● Goal of the exercise
The complete listing goes into the output exactly, without its pictures.

● Records to process
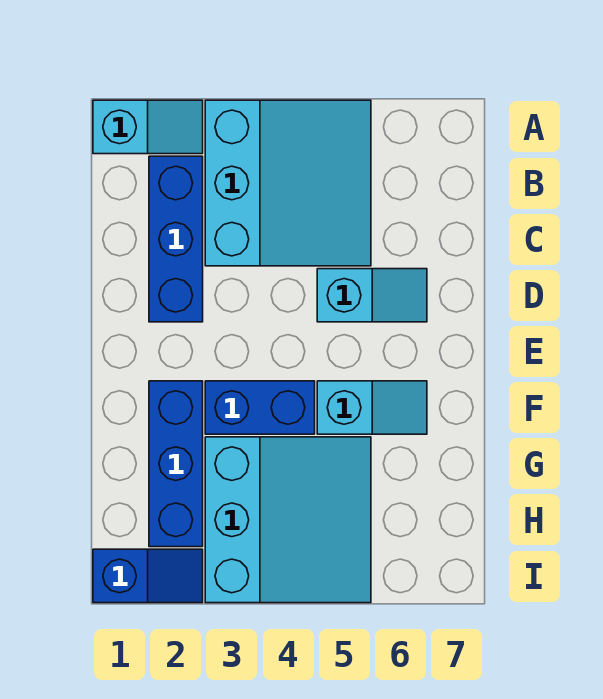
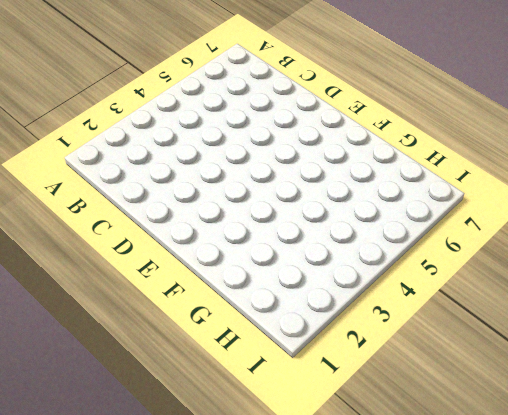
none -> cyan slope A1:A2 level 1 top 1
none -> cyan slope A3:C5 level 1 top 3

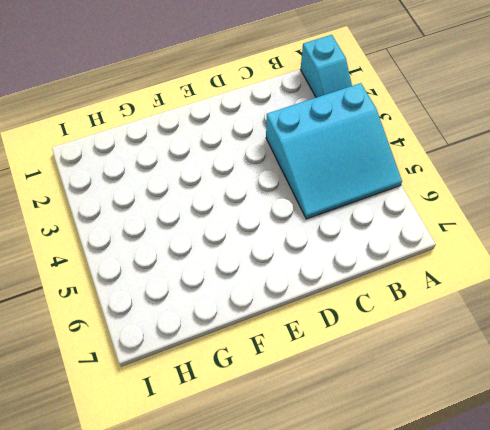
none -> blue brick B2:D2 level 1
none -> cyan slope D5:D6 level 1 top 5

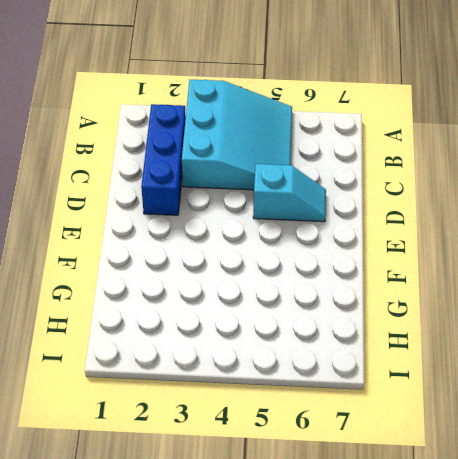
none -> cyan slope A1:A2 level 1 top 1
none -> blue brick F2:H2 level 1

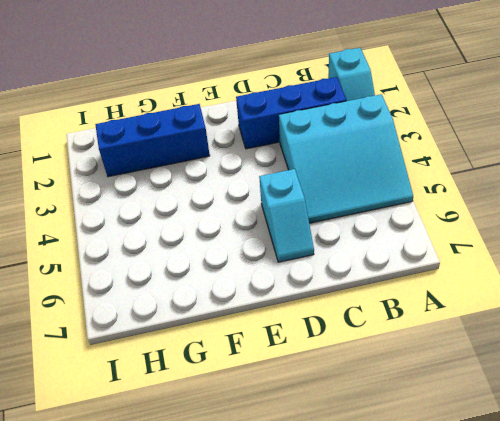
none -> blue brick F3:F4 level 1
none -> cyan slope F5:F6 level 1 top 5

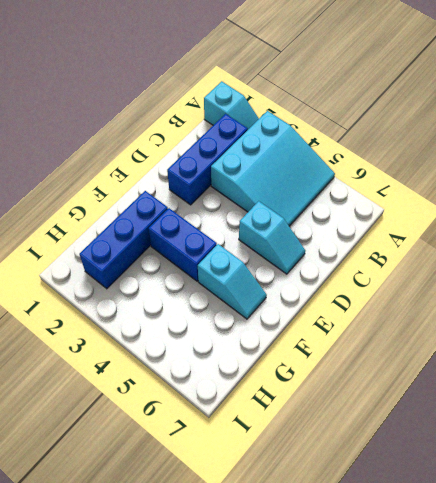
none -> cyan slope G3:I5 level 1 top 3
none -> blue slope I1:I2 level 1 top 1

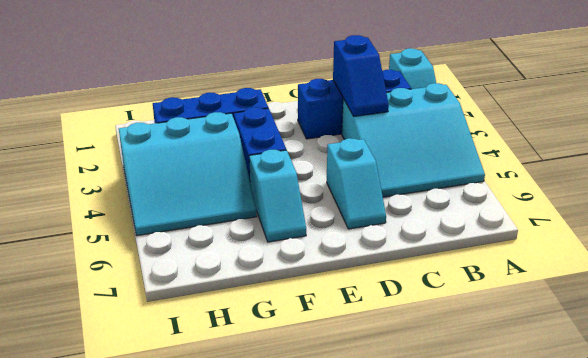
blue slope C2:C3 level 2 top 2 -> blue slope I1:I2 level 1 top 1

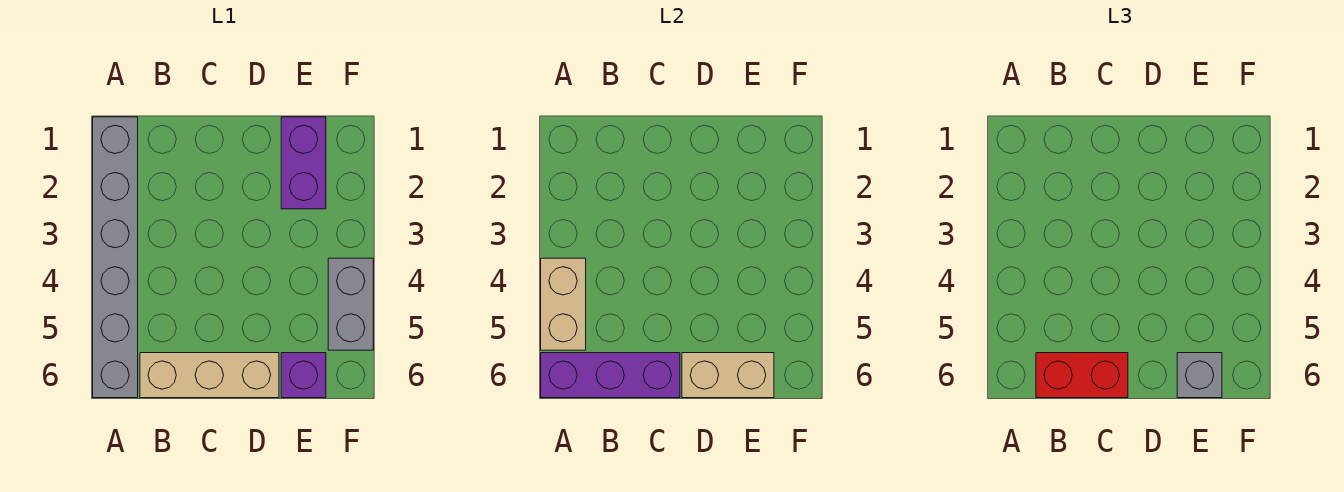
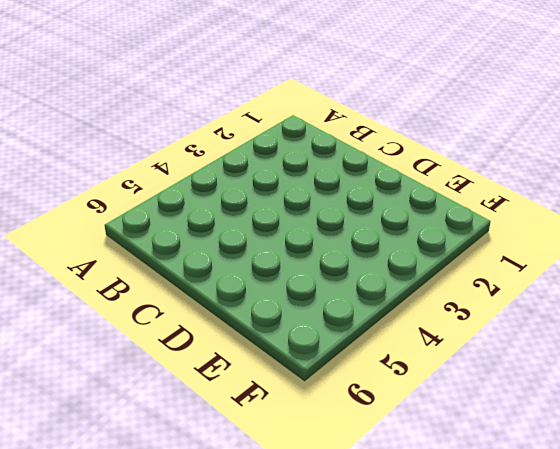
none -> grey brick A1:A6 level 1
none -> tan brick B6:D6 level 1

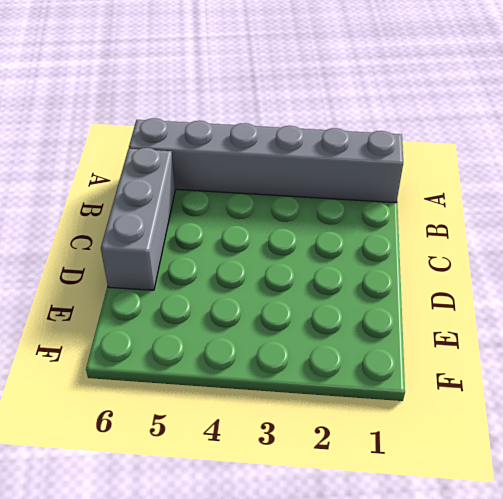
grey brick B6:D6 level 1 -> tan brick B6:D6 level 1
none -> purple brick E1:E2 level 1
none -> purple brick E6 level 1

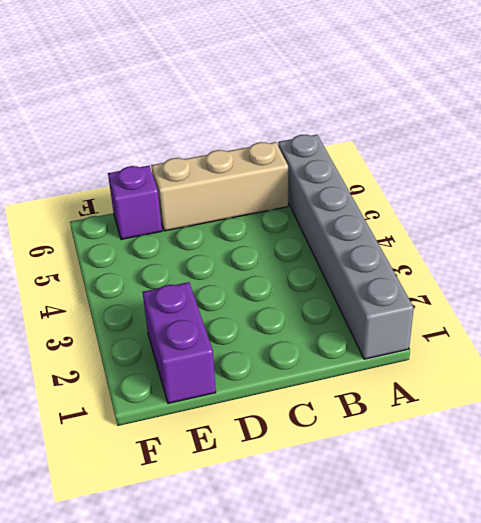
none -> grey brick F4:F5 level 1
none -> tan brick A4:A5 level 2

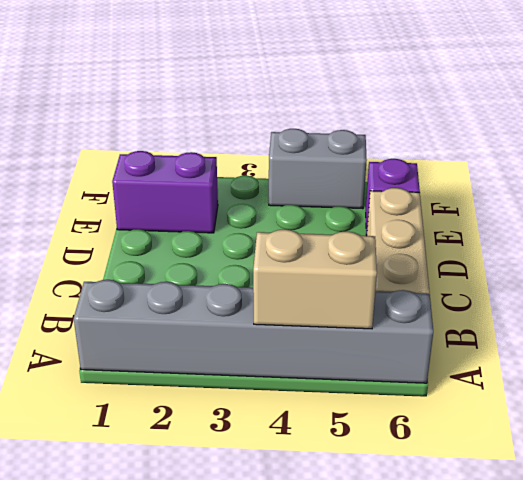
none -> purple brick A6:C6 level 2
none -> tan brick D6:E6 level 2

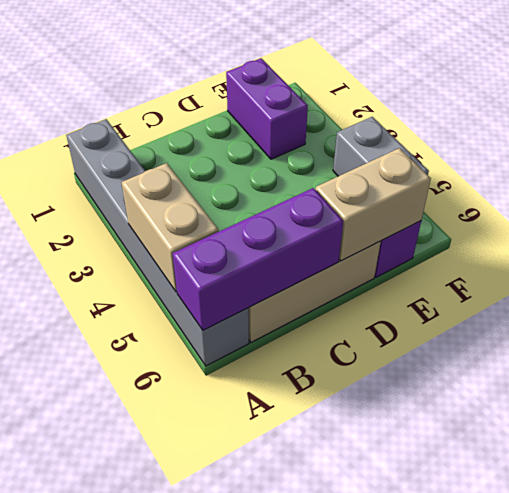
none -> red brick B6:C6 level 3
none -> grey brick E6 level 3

● Task output
none -> cyan slope A1:A2 level 1 top 1
none -> cyan slope A3:C5 level 1 top 3

none -> blue brick B2:D2 level 1
none -> cyan slope D5:D6 level 1 top 5

none -> cyan slope A1:A2 level 1 top 1
none -> blue brick F2:H2 level 1

none -> blue brick F3:F4 level 1
none -> cyan slope F5:F6 level 1 top 5

none -> cyan slope G3:I5 level 1 top 3
none -> blue slope I1:I2 level 1 top 1

blue slope C2:C3 level 2 top 2 -> blue slope I1:I2 level 1 top 1

none -> grey brick A1:A6 level 1
none -> tan brick B6:D6 level 1

grey brick B6:D6 level 1 -> tan brick B6:D6 level 1
none -> purple brick E1:E2 level 1
none -> purple brick E6 level 1

none -> grey brick F4:F5 level 1
none -> tan brick A4:A5 level 2

none -> purple brick A6:C6 level 2
none -> tan brick D6:E6 level 2

none -> red brick B6:C6 level 3
none -> grey brick E6 level 3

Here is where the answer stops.